PROVIDED MATERIAL:
>>>>

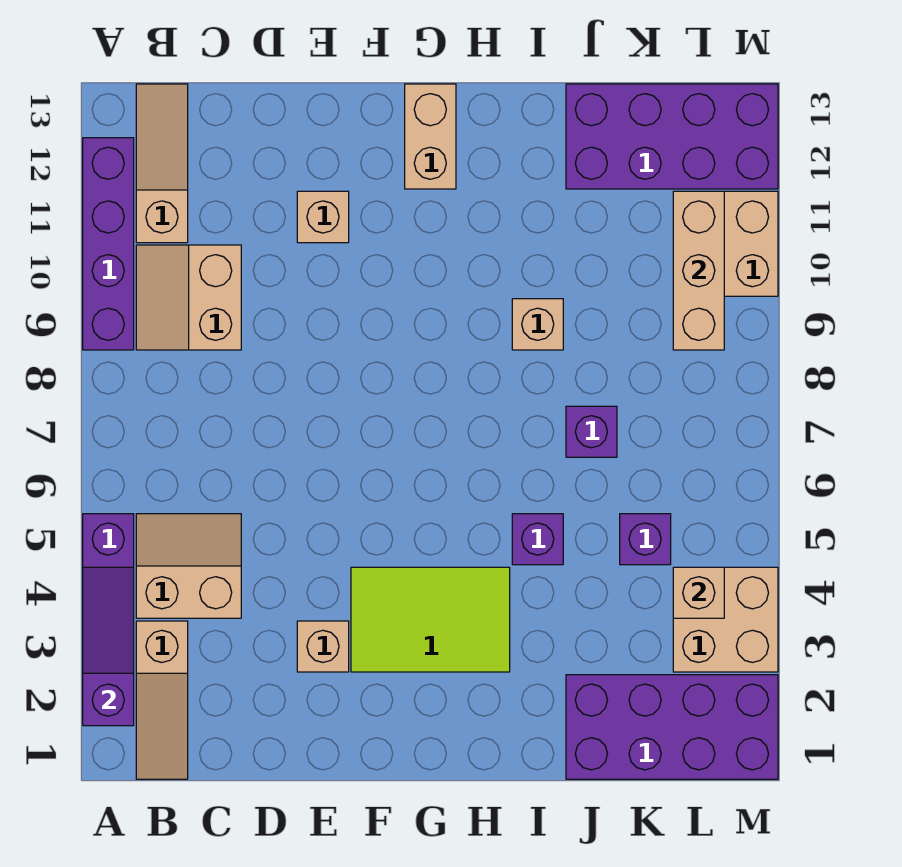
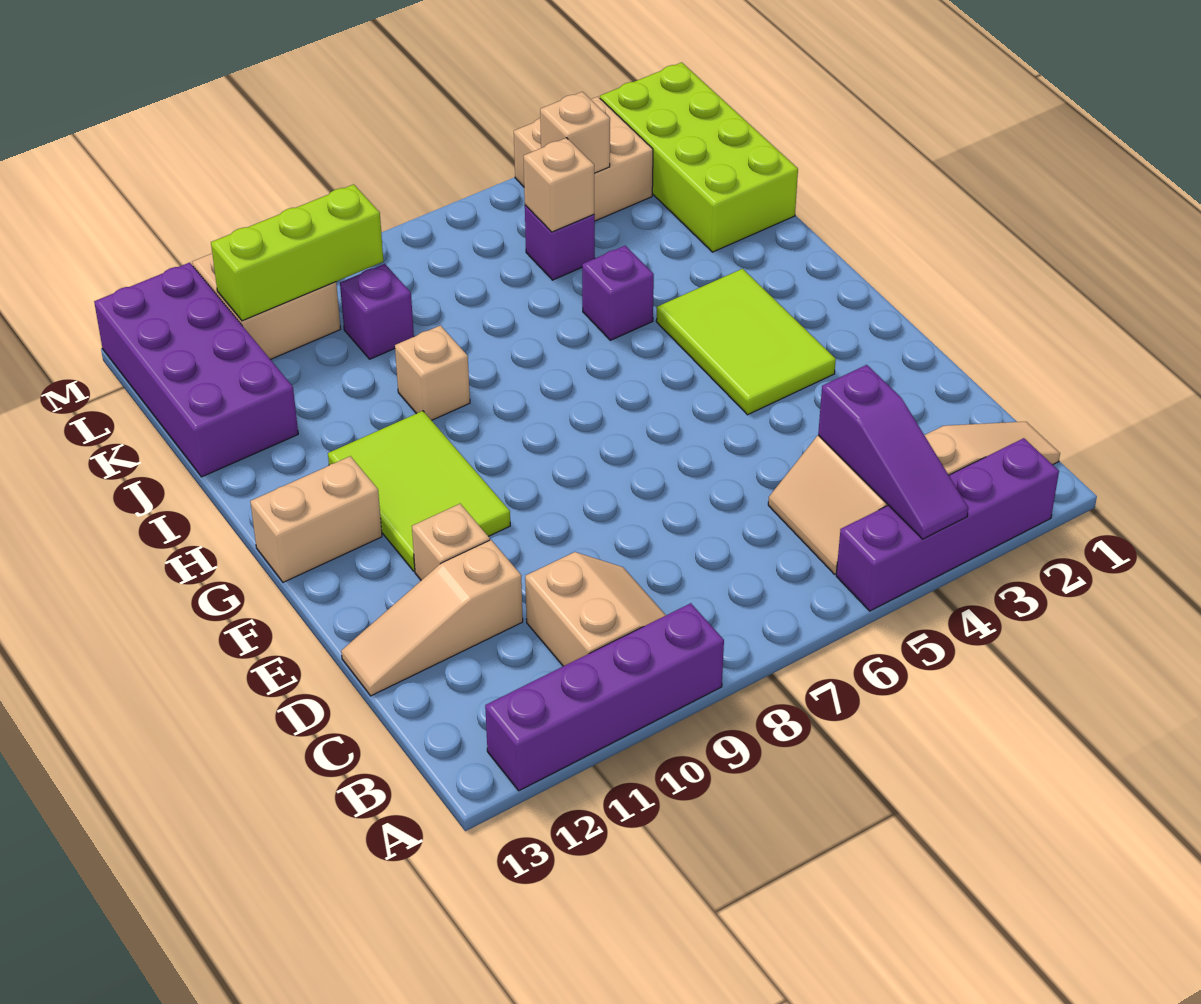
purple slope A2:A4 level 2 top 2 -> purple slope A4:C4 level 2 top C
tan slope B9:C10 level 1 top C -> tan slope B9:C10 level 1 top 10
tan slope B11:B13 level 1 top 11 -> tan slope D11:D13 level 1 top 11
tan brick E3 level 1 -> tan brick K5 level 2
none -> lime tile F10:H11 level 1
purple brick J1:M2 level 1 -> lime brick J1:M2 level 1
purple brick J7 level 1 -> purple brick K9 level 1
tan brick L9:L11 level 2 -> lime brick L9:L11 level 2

<<<<
>>>>

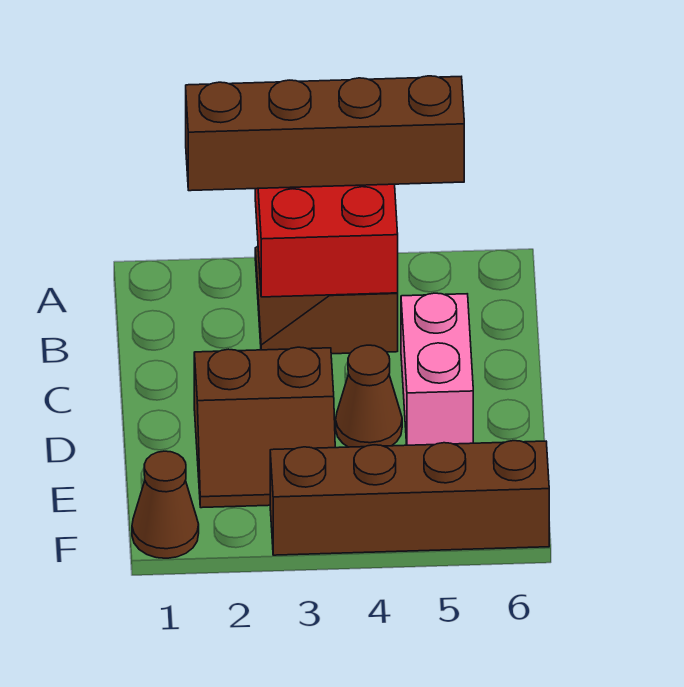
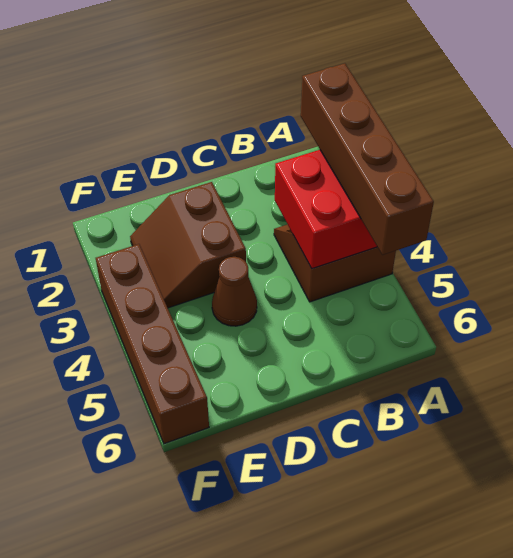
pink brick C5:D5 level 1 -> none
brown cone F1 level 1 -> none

<<<<

TASK PROMPT: From the records above, transcribe exactly the run of lines that opens with the line holding "pink brick C5:D5 level 1 -> none" and closes with the line holding "brown cone F1 level 1 -> none", both included.

SOLUTION:
pink brick C5:D5 level 1 -> none
brown cone F1 level 1 -> none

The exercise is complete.